DATASET EXCERPTS Block Start
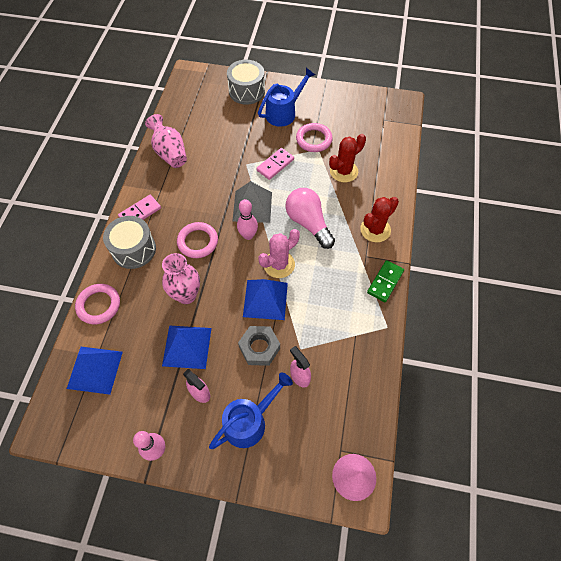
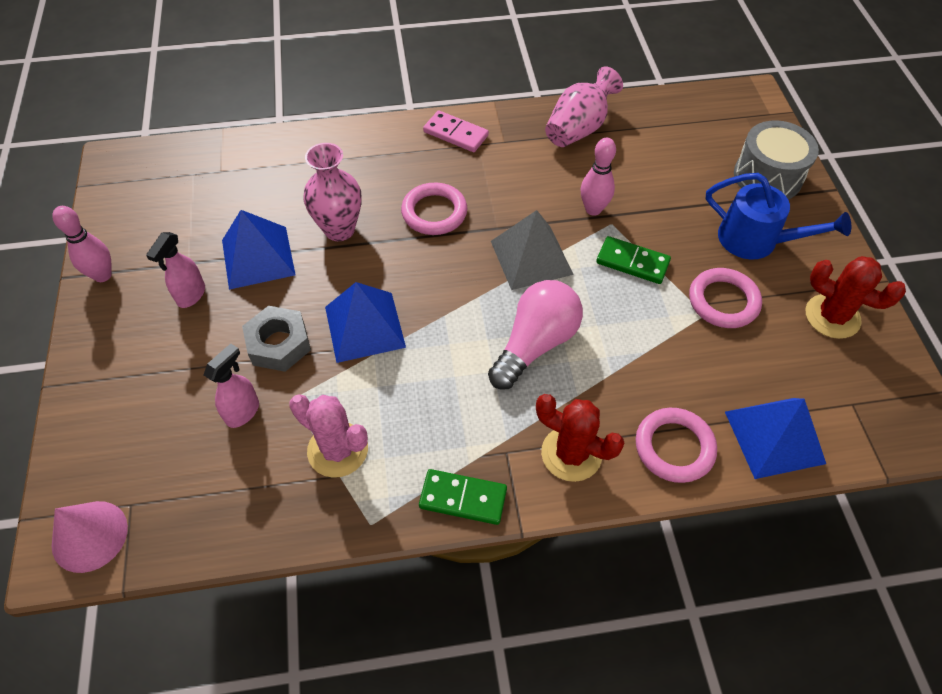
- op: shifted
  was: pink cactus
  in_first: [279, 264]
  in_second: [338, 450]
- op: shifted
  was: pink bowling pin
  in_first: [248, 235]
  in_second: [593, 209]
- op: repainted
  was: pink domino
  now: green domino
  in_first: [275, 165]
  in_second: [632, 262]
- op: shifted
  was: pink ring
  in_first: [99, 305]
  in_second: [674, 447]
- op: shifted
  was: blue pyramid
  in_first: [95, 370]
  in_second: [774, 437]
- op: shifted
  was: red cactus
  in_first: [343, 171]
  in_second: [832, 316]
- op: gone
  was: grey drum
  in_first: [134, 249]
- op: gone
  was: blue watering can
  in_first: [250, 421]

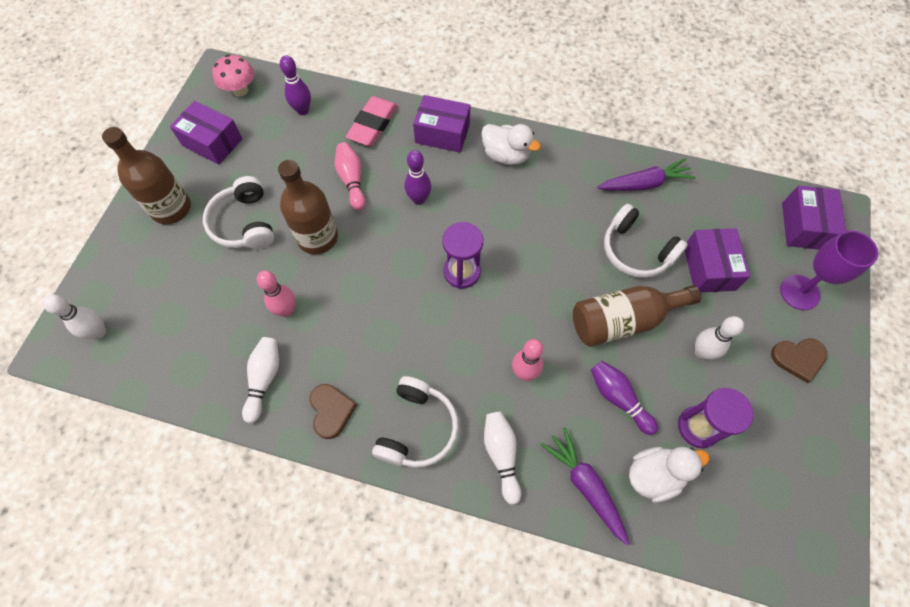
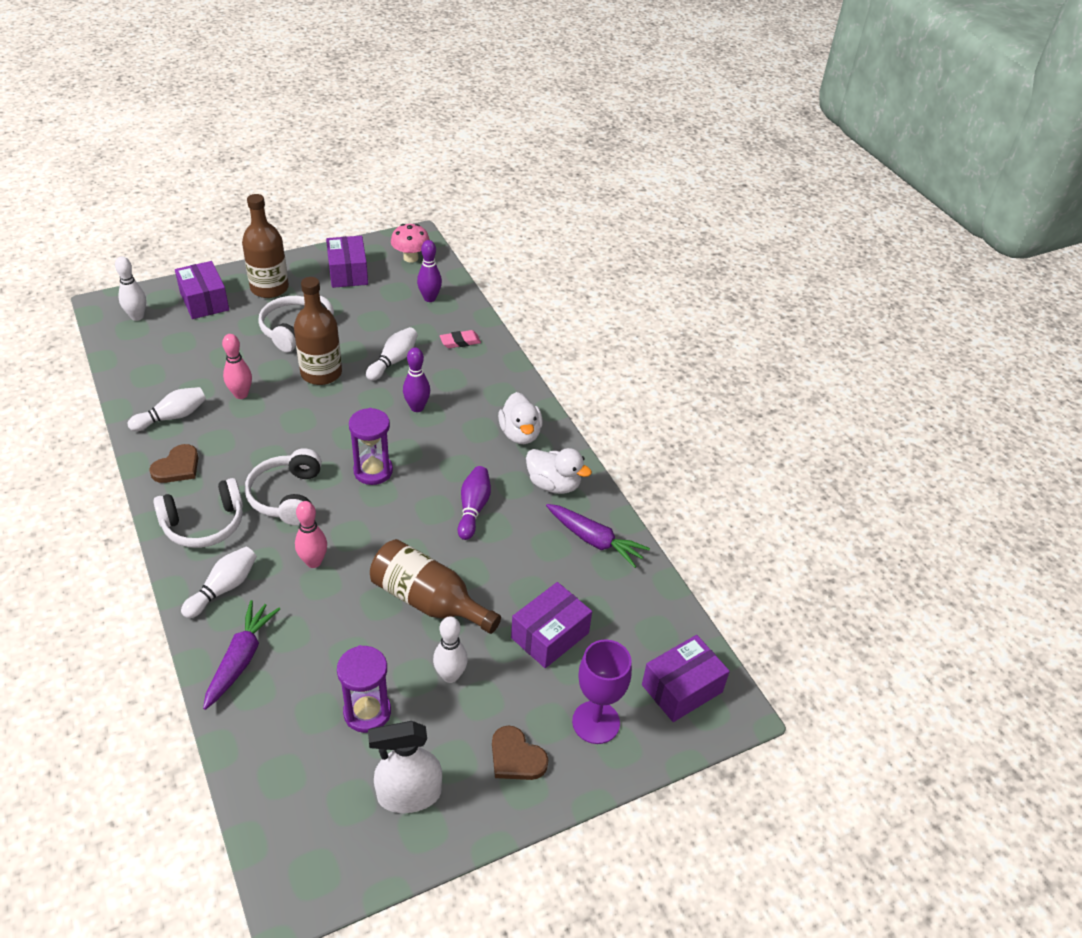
- op: shifted
  was: purple box
  in_first: [442, 133]
  in_second: [204, 301]
- op: shifted
  was: white headphones
  in_first: [636, 250]
  in_second: [287, 496]
- op: repainted
  was: pink bowling pin
  now: white bowling pin
  in_first: [352, 180]
  in_second: [393, 361]
- op: new
  now: white spray bottle
  in_second: [409, 795]
- op: scaled
  was: pink eraser
  in_first: [373, 125]
  in_second: [460, 342]
  ratio: 0.58
- op: shifted
  was: purple bowling pin
  in_first: [618, 398]
  in_second: [473, 508]
- op: shifted
  was: white duck
  in_first: [654, 475]
  in_second: [554, 484]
DATASET EXCERPTS Block End
== EXERCISE PROMPT ==
Every line holding the word "blue" should be copied out of the records above.

== SOLVED EXERCISE ==
  was: blue pyramid
  was: blue watering can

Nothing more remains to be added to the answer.